### Arbeitsanweisung
Gib alle folgenden Zeilen wortgetreu wieder.

### Gegebene Angaben
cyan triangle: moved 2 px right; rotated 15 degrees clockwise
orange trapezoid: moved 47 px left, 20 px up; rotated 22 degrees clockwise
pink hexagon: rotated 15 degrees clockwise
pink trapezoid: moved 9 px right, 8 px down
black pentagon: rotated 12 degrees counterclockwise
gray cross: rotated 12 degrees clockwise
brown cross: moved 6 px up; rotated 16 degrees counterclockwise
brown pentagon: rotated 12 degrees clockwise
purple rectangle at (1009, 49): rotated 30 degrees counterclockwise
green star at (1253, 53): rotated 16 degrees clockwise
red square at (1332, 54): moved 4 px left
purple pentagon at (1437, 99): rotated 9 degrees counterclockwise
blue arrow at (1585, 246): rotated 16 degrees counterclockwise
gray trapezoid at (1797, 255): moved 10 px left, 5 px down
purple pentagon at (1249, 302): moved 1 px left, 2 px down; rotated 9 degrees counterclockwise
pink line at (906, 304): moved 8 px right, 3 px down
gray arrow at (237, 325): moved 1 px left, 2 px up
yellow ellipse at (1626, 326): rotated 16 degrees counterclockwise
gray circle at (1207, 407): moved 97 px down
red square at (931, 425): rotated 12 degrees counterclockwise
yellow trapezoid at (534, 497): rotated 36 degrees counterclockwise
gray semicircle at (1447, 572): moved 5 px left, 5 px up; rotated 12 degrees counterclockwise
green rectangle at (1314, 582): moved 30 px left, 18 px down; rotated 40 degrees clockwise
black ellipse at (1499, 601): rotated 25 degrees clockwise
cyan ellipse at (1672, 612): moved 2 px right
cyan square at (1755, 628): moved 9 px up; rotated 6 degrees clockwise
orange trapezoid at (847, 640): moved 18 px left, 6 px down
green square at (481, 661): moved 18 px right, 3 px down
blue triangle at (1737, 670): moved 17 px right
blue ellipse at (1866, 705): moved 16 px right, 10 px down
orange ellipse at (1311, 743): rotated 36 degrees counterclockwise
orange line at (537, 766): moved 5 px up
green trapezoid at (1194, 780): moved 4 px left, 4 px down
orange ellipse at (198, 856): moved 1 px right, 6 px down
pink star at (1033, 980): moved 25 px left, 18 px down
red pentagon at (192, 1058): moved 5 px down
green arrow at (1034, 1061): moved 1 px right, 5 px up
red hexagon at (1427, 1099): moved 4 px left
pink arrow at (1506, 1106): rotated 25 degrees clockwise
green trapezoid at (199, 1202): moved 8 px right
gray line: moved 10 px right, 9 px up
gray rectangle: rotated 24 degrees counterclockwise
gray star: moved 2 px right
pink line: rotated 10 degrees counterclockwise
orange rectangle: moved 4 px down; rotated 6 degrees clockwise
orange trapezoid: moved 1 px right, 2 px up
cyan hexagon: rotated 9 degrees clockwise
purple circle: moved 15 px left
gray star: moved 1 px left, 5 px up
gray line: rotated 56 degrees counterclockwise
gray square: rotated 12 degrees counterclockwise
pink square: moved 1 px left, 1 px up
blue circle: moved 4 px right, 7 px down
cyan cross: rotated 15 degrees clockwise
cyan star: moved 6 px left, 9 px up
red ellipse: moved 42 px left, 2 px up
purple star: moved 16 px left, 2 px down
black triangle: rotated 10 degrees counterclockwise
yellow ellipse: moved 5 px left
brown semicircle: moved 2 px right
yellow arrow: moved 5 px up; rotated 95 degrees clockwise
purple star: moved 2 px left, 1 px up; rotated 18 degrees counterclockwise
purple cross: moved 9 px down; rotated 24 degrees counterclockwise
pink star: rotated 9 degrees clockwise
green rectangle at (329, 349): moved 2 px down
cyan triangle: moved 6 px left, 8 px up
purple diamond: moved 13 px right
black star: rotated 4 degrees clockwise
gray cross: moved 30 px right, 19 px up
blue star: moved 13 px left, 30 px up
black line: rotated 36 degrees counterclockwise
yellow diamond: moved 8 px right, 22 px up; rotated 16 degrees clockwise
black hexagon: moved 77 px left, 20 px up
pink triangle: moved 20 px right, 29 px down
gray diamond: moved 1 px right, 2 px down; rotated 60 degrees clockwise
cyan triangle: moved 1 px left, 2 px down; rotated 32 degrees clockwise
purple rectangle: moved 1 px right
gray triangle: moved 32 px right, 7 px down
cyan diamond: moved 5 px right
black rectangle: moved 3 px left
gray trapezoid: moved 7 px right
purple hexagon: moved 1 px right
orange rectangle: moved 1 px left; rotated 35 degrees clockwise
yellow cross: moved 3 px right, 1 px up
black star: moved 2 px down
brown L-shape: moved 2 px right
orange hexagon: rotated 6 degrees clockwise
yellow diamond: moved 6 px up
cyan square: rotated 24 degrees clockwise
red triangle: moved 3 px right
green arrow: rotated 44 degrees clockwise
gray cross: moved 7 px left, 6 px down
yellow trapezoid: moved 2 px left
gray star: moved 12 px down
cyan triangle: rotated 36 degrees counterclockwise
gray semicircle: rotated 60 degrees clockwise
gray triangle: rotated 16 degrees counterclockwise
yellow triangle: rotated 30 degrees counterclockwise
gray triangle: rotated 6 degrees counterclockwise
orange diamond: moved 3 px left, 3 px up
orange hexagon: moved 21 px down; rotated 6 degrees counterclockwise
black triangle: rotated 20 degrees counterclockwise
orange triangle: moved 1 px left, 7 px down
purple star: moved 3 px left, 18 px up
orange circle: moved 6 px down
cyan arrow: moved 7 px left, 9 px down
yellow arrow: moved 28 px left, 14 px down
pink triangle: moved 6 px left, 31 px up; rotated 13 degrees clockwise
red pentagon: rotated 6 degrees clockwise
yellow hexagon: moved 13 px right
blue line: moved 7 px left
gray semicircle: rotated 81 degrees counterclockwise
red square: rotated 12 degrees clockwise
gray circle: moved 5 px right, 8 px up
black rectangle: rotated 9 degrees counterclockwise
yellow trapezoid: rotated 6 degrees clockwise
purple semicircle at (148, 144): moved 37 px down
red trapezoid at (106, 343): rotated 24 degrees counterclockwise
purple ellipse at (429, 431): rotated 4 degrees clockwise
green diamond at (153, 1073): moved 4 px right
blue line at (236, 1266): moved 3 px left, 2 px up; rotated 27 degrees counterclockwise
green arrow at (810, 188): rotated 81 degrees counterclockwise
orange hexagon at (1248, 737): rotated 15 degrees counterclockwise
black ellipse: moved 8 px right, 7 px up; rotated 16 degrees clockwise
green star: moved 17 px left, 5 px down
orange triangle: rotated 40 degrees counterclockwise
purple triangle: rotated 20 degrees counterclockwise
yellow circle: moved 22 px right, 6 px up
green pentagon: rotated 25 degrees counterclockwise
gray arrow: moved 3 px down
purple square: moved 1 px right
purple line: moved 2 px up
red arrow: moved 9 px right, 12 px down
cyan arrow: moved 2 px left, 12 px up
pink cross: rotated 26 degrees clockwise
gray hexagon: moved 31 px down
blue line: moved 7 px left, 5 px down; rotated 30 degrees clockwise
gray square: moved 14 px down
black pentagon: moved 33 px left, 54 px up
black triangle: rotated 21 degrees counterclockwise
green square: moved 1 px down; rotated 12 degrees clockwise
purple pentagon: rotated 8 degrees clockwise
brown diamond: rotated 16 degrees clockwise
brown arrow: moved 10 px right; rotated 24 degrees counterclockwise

### Antwort
cyan triangle: moved 2 px right; rotated 15 degrees clockwise
orange trapezoid: moved 47 px left, 20 px up; rotated 22 degrees clockwise
pink hexagon: rotated 15 degrees clockwise
pink trapezoid: moved 9 px right, 8 px down
black pentagon: rotated 12 degrees counterclockwise
gray cross: rotated 12 degrees clockwise
brown cross: moved 6 px up; rotated 16 degrees counterclockwise
brown pentagon: rotated 12 degrees clockwise
purple rectangle at (1009, 49): rotated 30 degrees counterclockwise
green star at (1253, 53): rotated 16 degrees clockwise
red square at (1332, 54): moved 4 px left
purple pentagon at (1437, 99): rotated 9 degrees counterclockwise
blue arrow at (1585, 246): rotated 16 degrees counterclockwise
gray trapezoid at (1797, 255): moved 10 px left, 5 px down
purple pentagon at (1249, 302): moved 1 px left, 2 px down; rotated 9 degrees counterclockwise
pink line at (906, 304): moved 8 px right, 3 px down
gray arrow at (237, 325): moved 1 px left, 2 px up
yellow ellipse at (1626, 326): rotated 16 degrees counterclockwise
gray circle at (1207, 407): moved 97 px down
red square at (931, 425): rotated 12 degrees counterclockwise
yellow trapezoid at (534, 497): rotated 36 degrees counterclockwise
gray semicircle at (1447, 572): moved 5 px left, 5 px up; rotated 12 degrees counterclockwise
green rectangle at (1314, 582): moved 30 px left, 18 px down; rotated 40 degrees clockwise
black ellipse at (1499, 601): rotated 25 degrees clockwise
cyan ellipse at (1672, 612): moved 2 px right
cyan square at (1755, 628): moved 9 px up; rotated 6 degrees clockwise
orange trapezoid at (847, 640): moved 18 px left, 6 px down
green square at (481, 661): moved 18 px right, 3 px down
blue triangle at (1737, 670): moved 17 px right
blue ellipse at (1866, 705): moved 16 px right, 10 px down
orange ellipse at (1311, 743): rotated 36 degrees counterclockwise
orange line at (537, 766): moved 5 px up
green trapezoid at (1194, 780): moved 4 px left, 4 px down
orange ellipse at (198, 856): moved 1 px right, 6 px down
pink star at (1033, 980): moved 25 px left, 18 px down
red pentagon at (192, 1058): moved 5 px down
green arrow at (1034, 1061): moved 1 px right, 5 px up
red hexagon at (1427, 1099): moved 4 px left
pink arrow at (1506, 1106): rotated 25 degrees clockwise
green trapezoid at (199, 1202): moved 8 px right
gray line: moved 10 px right, 9 px up
gray rectangle: rotated 24 degrees counterclockwise
gray star: moved 2 px right
pink line: rotated 10 degrees counterclockwise
orange rectangle: moved 4 px down; rotated 6 degrees clockwise
orange trapezoid: moved 1 px right, 2 px up
cyan hexagon: rotated 9 degrees clockwise
purple circle: moved 15 px left
gray star: moved 1 px left, 5 px up
gray line: rotated 56 degrees counterclockwise
gray square: rotated 12 degrees counterclockwise
pink square: moved 1 px left, 1 px up
blue circle: moved 4 px right, 7 px down
cyan cross: rotated 15 degrees clockwise
cyan star: moved 6 px left, 9 px up
red ellipse: moved 42 px left, 2 px up
purple star: moved 16 px left, 2 px down
black triangle: rotated 10 degrees counterclockwise
yellow ellipse: moved 5 px left
brown semicircle: moved 2 px right
yellow arrow: moved 5 px up; rotated 95 degrees clockwise
purple star: moved 2 px left, 1 px up; rotated 18 degrees counterclockwise
purple cross: moved 9 px down; rotated 24 degrees counterclockwise
pink star: rotated 9 degrees clockwise
green rectangle at (329, 349): moved 2 px down
cyan triangle: moved 6 px left, 8 px up
purple diamond: moved 13 px right
black star: rotated 4 degrees clockwise
gray cross: moved 30 px right, 19 px up
blue star: moved 13 px left, 30 px up
black line: rotated 36 degrees counterclockwise
yellow diamond: moved 8 px right, 22 px up; rotated 16 degrees clockwise
black hexagon: moved 77 px left, 20 px up
pink triangle: moved 20 px right, 29 px down
gray diamond: moved 1 px right, 2 px down; rotated 60 degrees clockwise
cyan triangle: moved 1 px left, 2 px down; rotated 32 degrees clockwise
purple rectangle: moved 1 px right
gray triangle: moved 32 px right, 7 px down
cyan diamond: moved 5 px right
black rectangle: moved 3 px left
gray trapezoid: moved 7 px right
purple hexagon: moved 1 px right
orange rectangle: moved 1 px left; rotated 35 degrees clockwise
yellow cross: moved 3 px right, 1 px up
black star: moved 2 px down
brown L-shape: moved 2 px right
orange hexagon: rotated 6 degrees clockwise
yellow diamond: moved 6 px up
cyan square: rotated 24 degrees clockwise
red triangle: moved 3 px right
green arrow: rotated 44 degrees clockwise
gray cross: moved 7 px left, 6 px down
yellow trapezoid: moved 2 px left
gray star: moved 12 px down
cyan triangle: rotated 36 degrees counterclockwise
gray semicircle: rotated 60 degrees clockwise
gray triangle: rotated 16 degrees counterclockwise
yellow triangle: rotated 30 degrees counterclockwise
gray triangle: rotated 6 degrees counterclockwise
orange diamond: moved 3 px left, 3 px up
orange hexagon: moved 21 px down; rotated 6 degrees counterclockwise
black triangle: rotated 20 degrees counterclockwise
orange triangle: moved 1 px left, 7 px down
purple star: moved 3 px left, 18 px up
orange circle: moved 6 px down
cyan arrow: moved 7 px left, 9 px down
yellow arrow: moved 28 px left, 14 px down
pink triangle: moved 6 px left, 31 px up; rotated 13 degrees clockwise
red pentagon: rotated 6 degrees clockwise
yellow hexagon: moved 13 px right
blue line: moved 7 px left
gray semicircle: rotated 81 degrees counterclockwise
red square: rotated 12 degrees clockwise
gray circle: moved 5 px right, 8 px up
black rectangle: rotated 9 degrees counterclockwise
yellow trapezoid: rotated 6 degrees clockwise
purple semicircle at (148, 144): moved 37 px down
red trapezoid at (106, 343): rotated 24 degrees counterclockwise
purple ellipse at (429, 431): rotated 4 degrees clockwise
green diamond at (153, 1073): moved 4 px right
blue line at (236, 1266): moved 3 px left, 2 px up; rotated 27 degrees counterclockwise
green arrow at (810, 188): rotated 81 degrees counterclockwise
orange hexagon at (1248, 737): rotated 15 degrees counterclockwise
black ellipse: moved 8 px right, 7 px up; rotated 16 degrees clockwise
green star: moved 17 px left, 5 px down
orange triangle: rotated 40 degrees counterclockwise
purple triangle: rotated 20 degrees counterclockwise
yellow circle: moved 22 px right, 6 px up
green pentagon: rotated 25 degrees counterclockwise
gray arrow: moved 3 px down
purple square: moved 1 px right
purple line: moved 2 px up
red arrow: moved 9 px right, 12 px down
cyan arrow: moved 2 px left, 12 px up
pink cross: rotated 26 degrees clockwise
gray hexagon: moved 31 px down
blue line: moved 7 px left, 5 px down; rotated 30 degrees clockwise
gray square: moved 14 px down
black pentagon: moved 33 px left, 54 px up
black triangle: rotated 21 degrees counterclockwise
green square: moved 1 px down; rotated 12 degrees clockwise
purple pentagon: rotated 8 degrees clockwise
brown diamond: rotated 16 degrees clockwise
brown arrow: moved 10 px right; rotated 24 degrees counterclockwise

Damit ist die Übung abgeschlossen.